Recorded data
----------

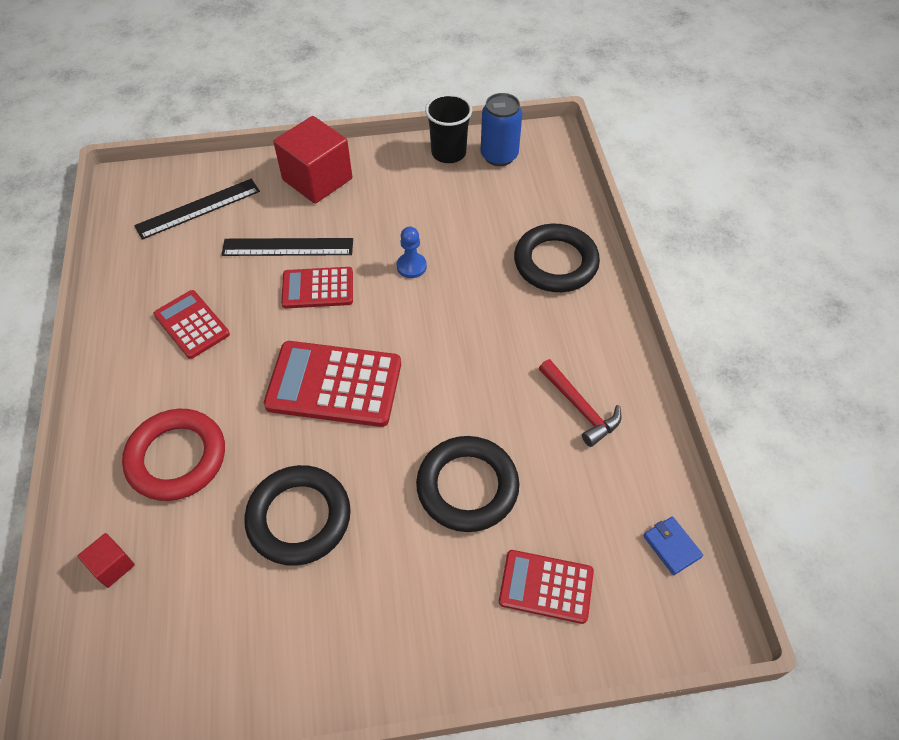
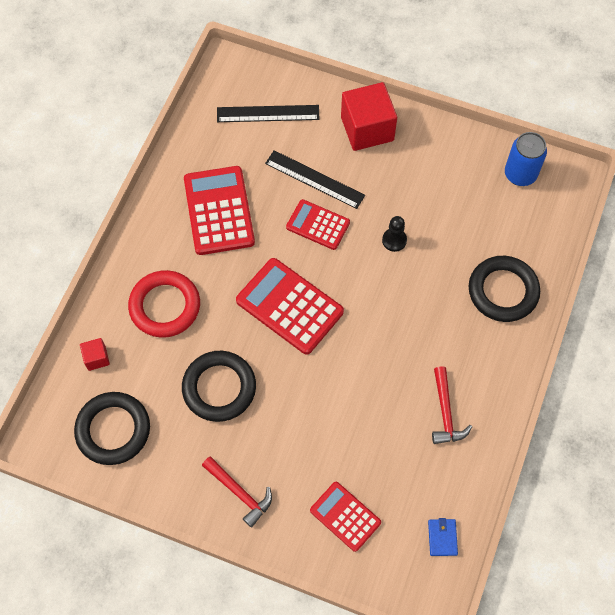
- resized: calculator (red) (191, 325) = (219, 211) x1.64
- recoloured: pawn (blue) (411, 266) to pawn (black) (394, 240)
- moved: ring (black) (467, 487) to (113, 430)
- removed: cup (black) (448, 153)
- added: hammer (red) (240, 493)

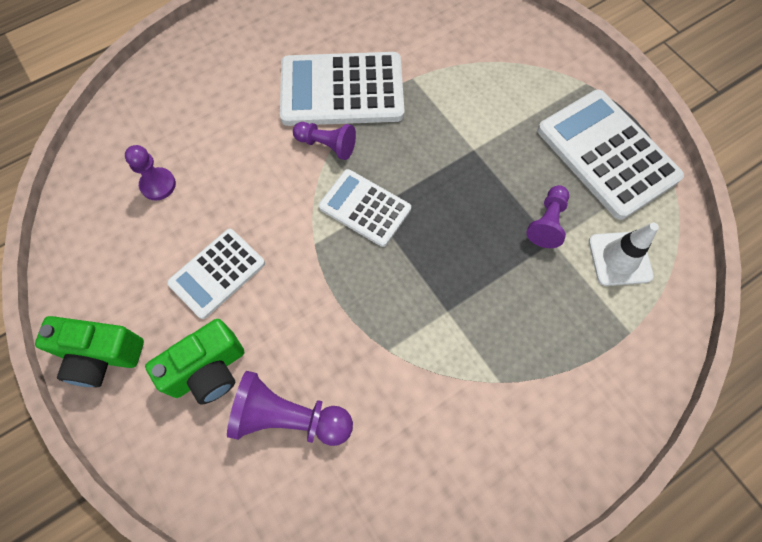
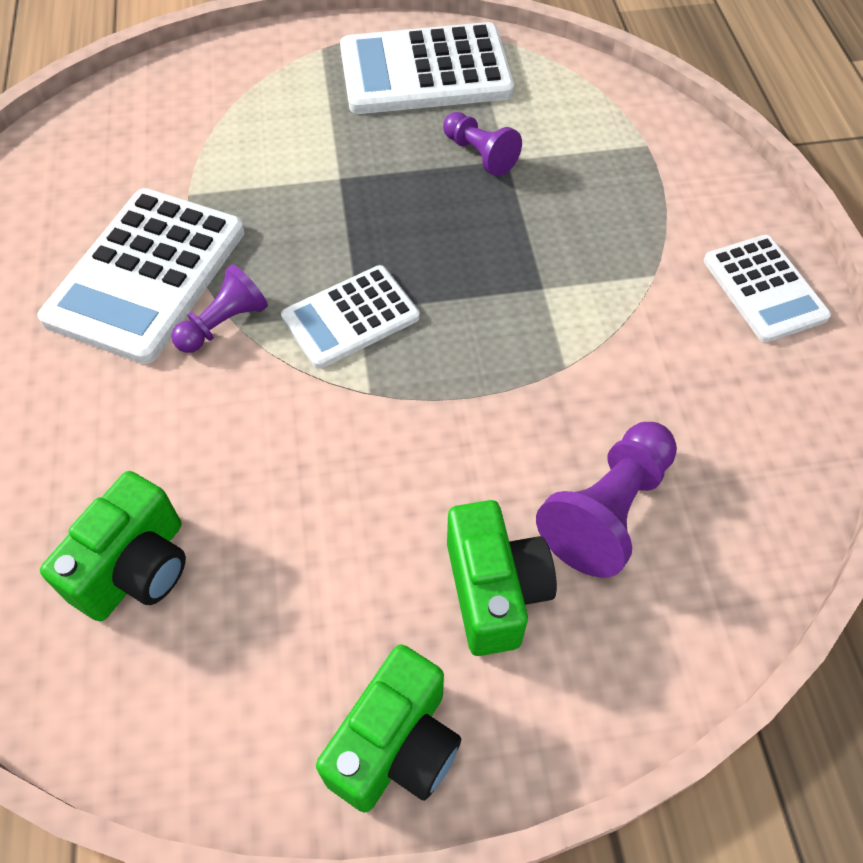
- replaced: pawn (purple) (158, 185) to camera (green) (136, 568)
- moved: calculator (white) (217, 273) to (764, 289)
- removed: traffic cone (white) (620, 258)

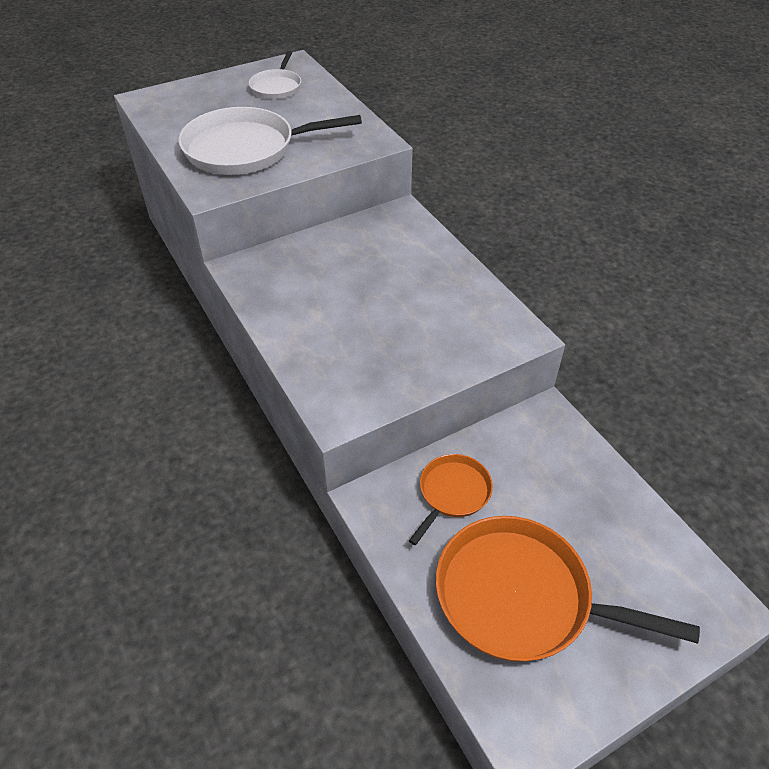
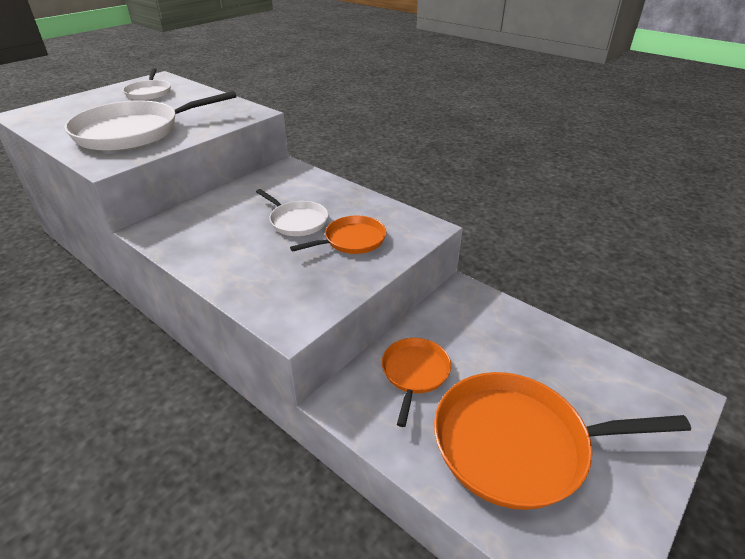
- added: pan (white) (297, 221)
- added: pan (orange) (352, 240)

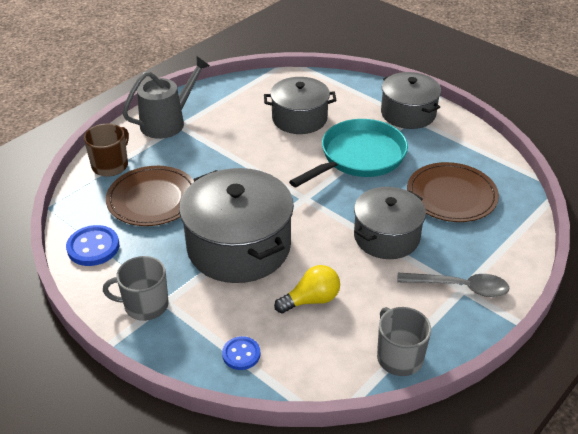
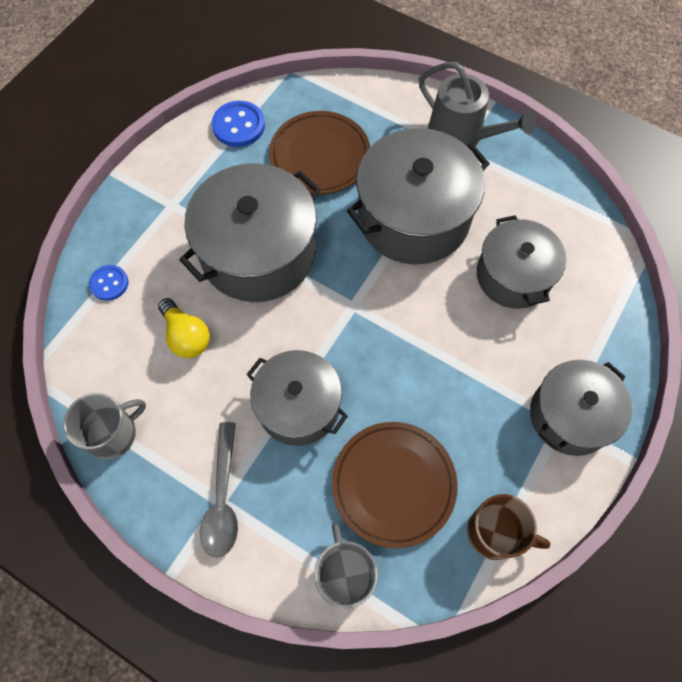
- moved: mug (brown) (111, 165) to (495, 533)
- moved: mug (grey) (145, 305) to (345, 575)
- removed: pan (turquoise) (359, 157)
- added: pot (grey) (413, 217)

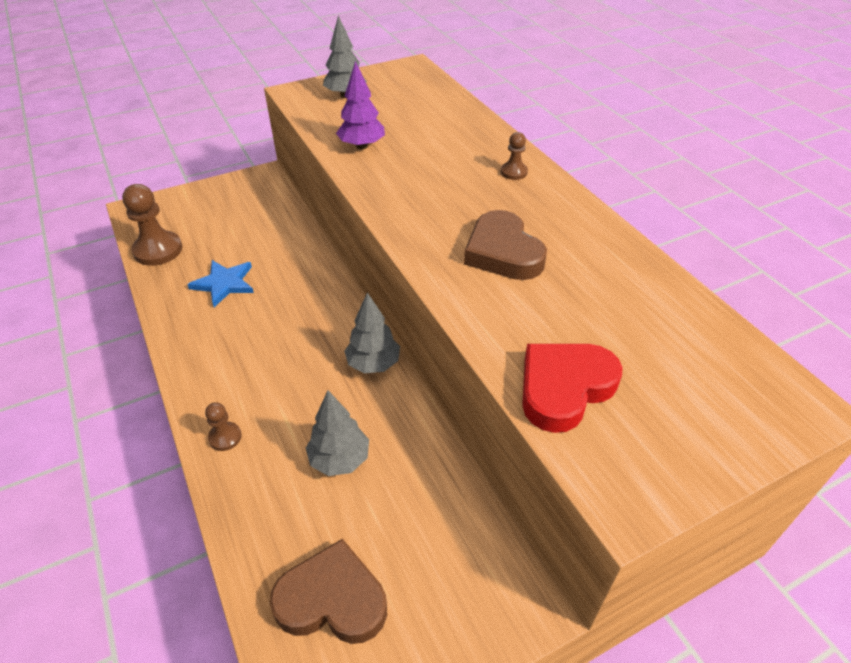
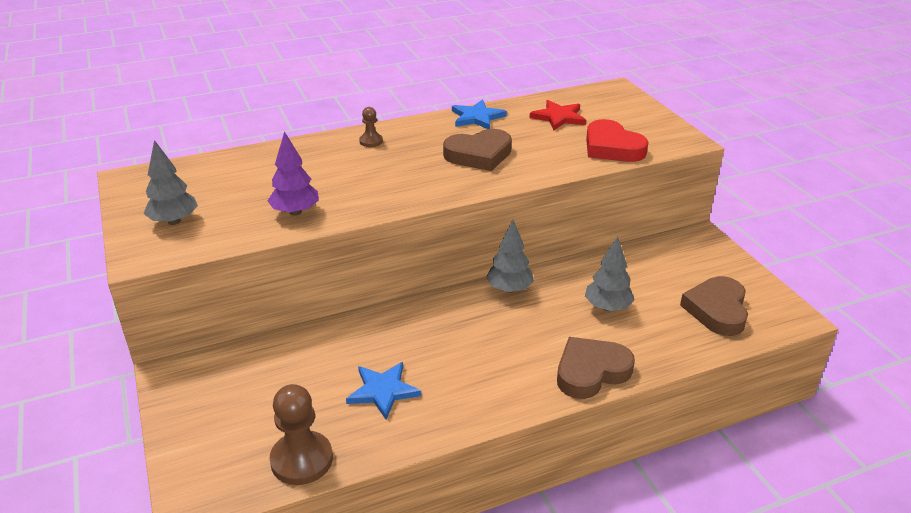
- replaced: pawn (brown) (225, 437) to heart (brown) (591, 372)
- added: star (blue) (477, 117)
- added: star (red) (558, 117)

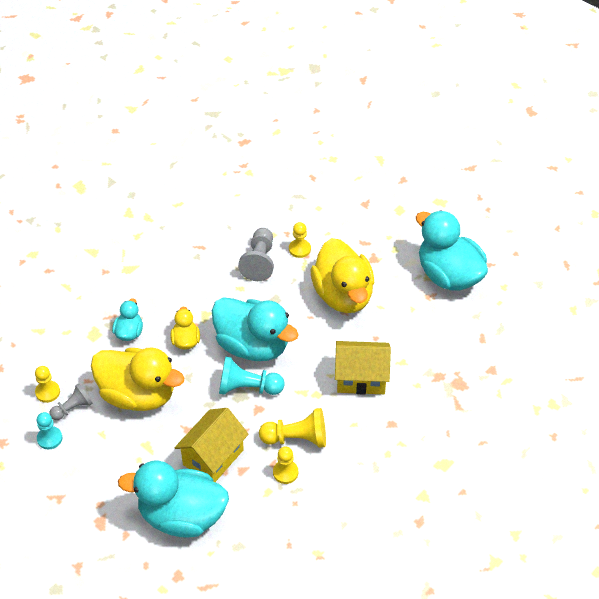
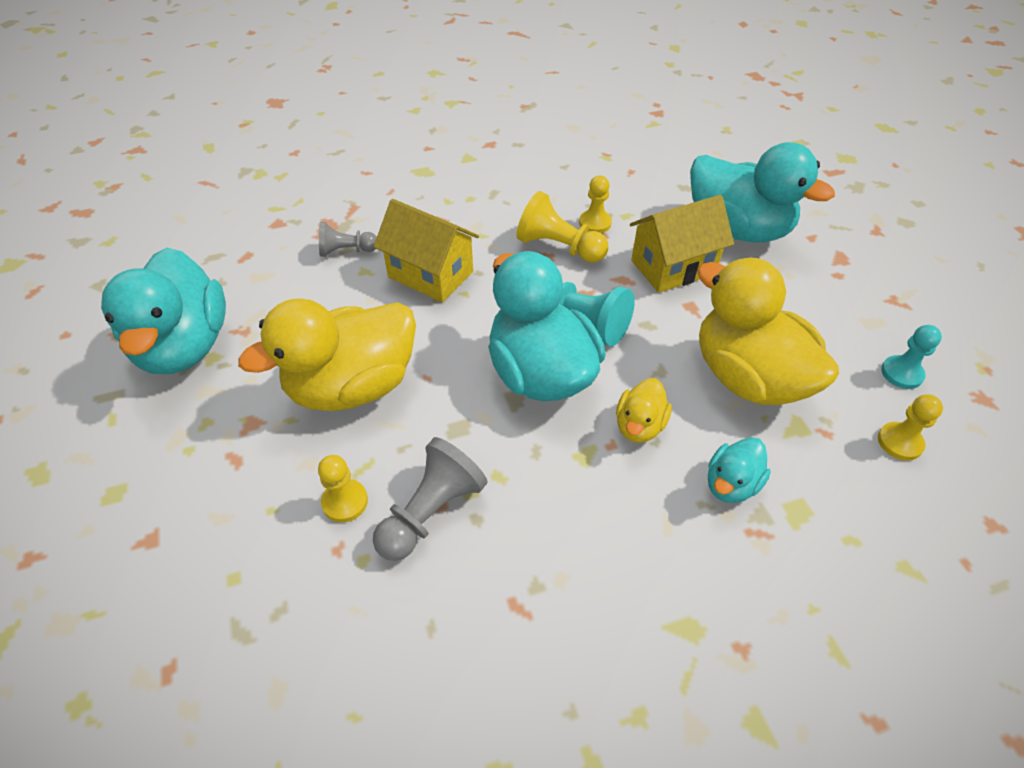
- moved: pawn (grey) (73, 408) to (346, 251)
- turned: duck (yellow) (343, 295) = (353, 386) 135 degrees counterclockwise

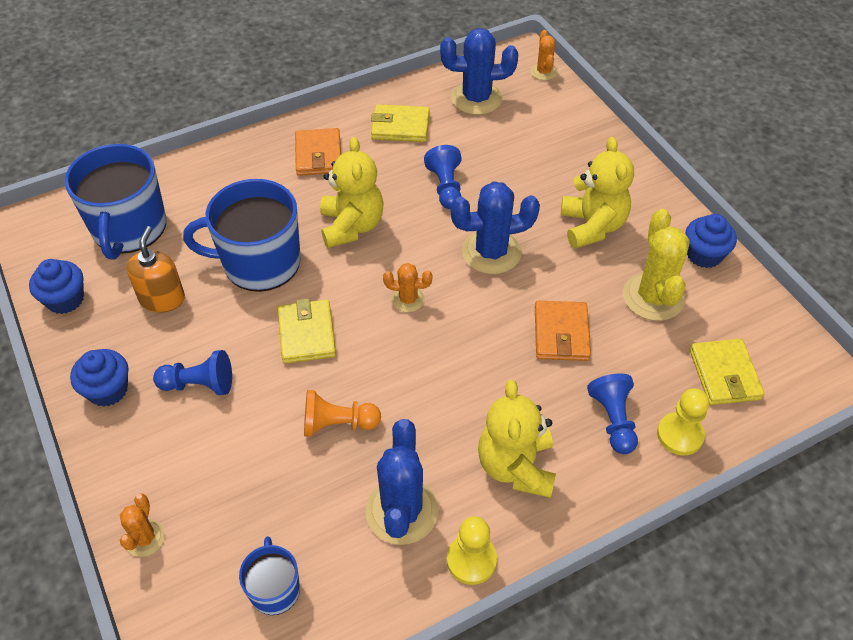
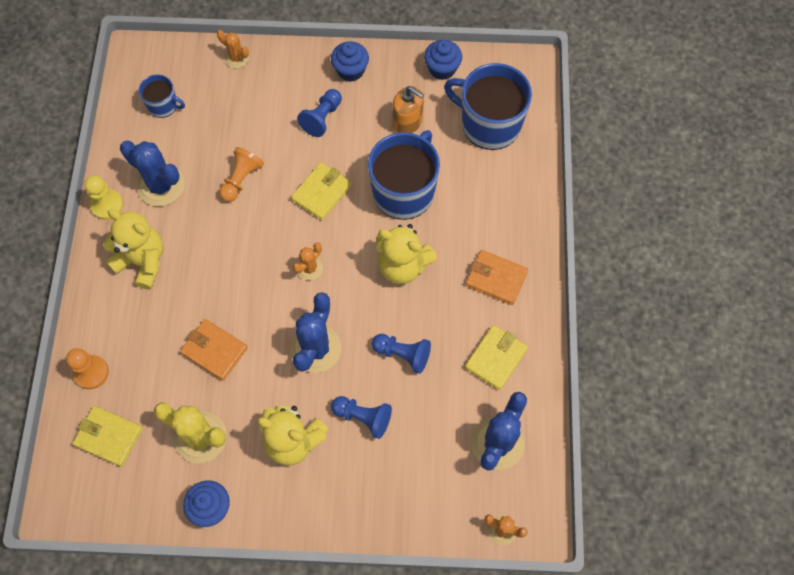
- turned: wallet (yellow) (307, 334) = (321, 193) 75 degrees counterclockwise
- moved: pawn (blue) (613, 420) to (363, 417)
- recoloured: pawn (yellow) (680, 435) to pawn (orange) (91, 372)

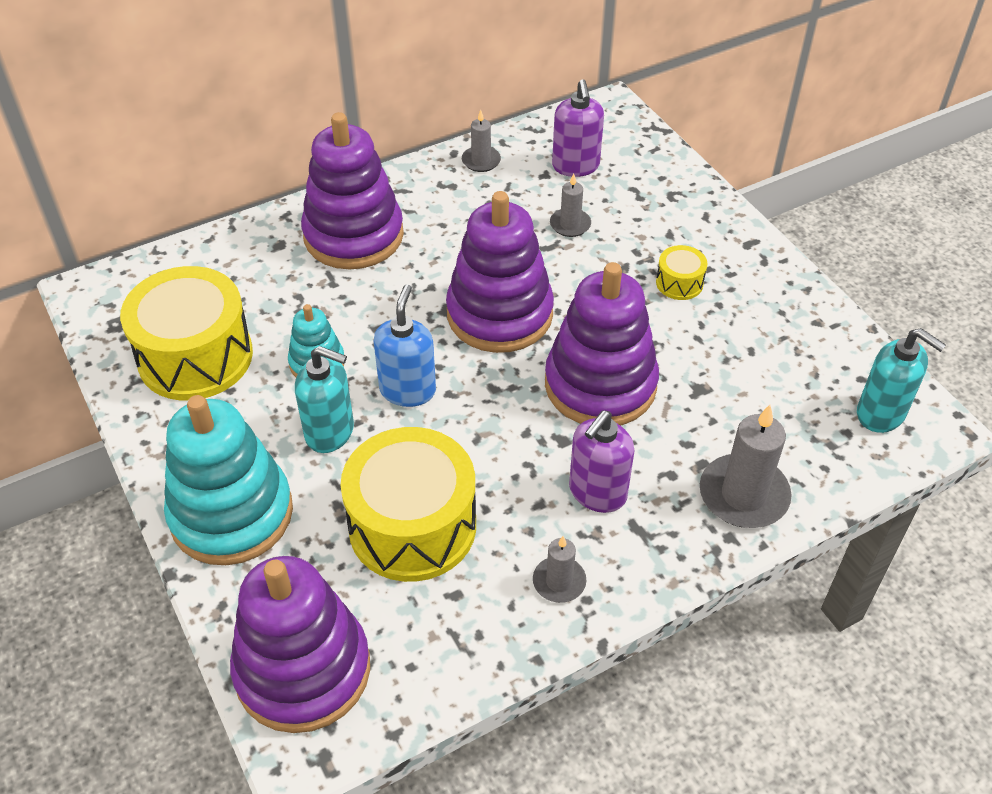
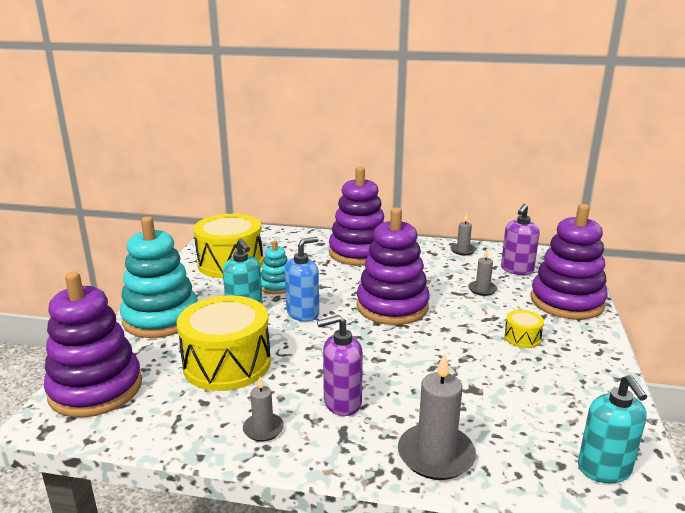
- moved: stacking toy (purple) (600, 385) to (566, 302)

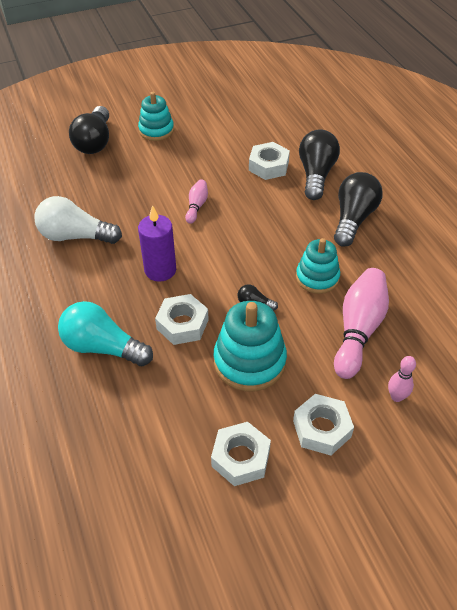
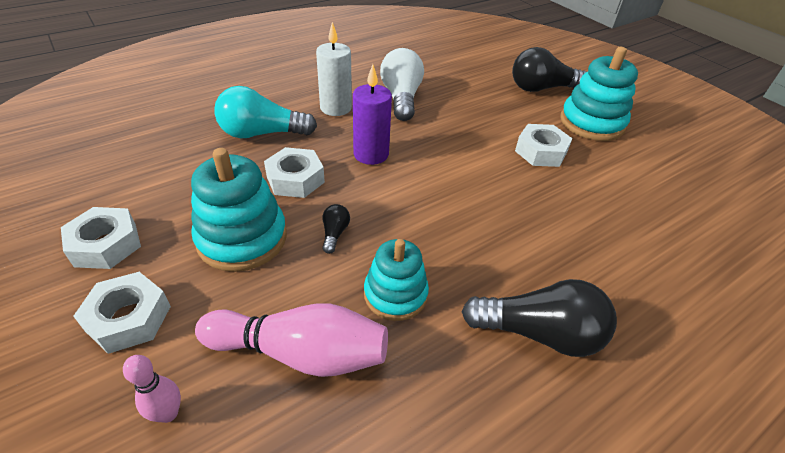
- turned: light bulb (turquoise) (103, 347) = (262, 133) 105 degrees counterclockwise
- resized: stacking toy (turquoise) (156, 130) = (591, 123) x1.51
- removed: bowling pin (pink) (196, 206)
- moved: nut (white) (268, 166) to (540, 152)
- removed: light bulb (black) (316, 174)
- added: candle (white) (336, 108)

----------

**The task**
Copy every record above exactly as written, but leave out the pictures.

**Problem solution**
- resized: calculator (red) (191, 325) = (219, 211) x1.64
- recoloured: pawn (blue) (411, 266) to pawn (black) (394, 240)
- moved: ring (black) (467, 487) to (113, 430)
- removed: cup (black) (448, 153)
- added: hammer (red) (240, 493)

- replaced: pawn (purple) (158, 185) to camera (green) (136, 568)
- moved: calculator (white) (217, 273) to (764, 289)
- removed: traffic cone (white) (620, 258)

- added: pan (white) (297, 221)
- added: pan (orange) (352, 240)

- moved: mug (brown) (111, 165) to (495, 533)
- moved: mug (grey) (145, 305) to (345, 575)
- removed: pan (turquoise) (359, 157)
- added: pot (grey) (413, 217)

- replaced: pawn (brown) (225, 437) to heart (brown) (591, 372)
- added: star (blue) (477, 117)
- added: star (red) (558, 117)

- moved: pawn (grey) (73, 408) to (346, 251)
- turned: duck (yellow) (343, 295) = (353, 386) 135 degrees counterclockwise

- turned: wallet (yellow) (307, 334) = (321, 193) 75 degrees counterclockwise
- moved: pawn (blue) (613, 420) to (363, 417)
- recoloured: pawn (yellow) (680, 435) to pawn (orange) (91, 372)

- moved: stacking toy (purple) (600, 385) to (566, 302)

- turned: light bulb (turquoise) (103, 347) = (262, 133) 105 degrees counterclockwise
- resized: stacking toy (turquoise) (156, 130) = (591, 123) x1.51
- removed: bowling pin (pink) (196, 206)
- moved: nut (white) (268, 166) to (540, 152)
- removed: light bulb (black) (316, 174)
- added: candle (white) (336, 108)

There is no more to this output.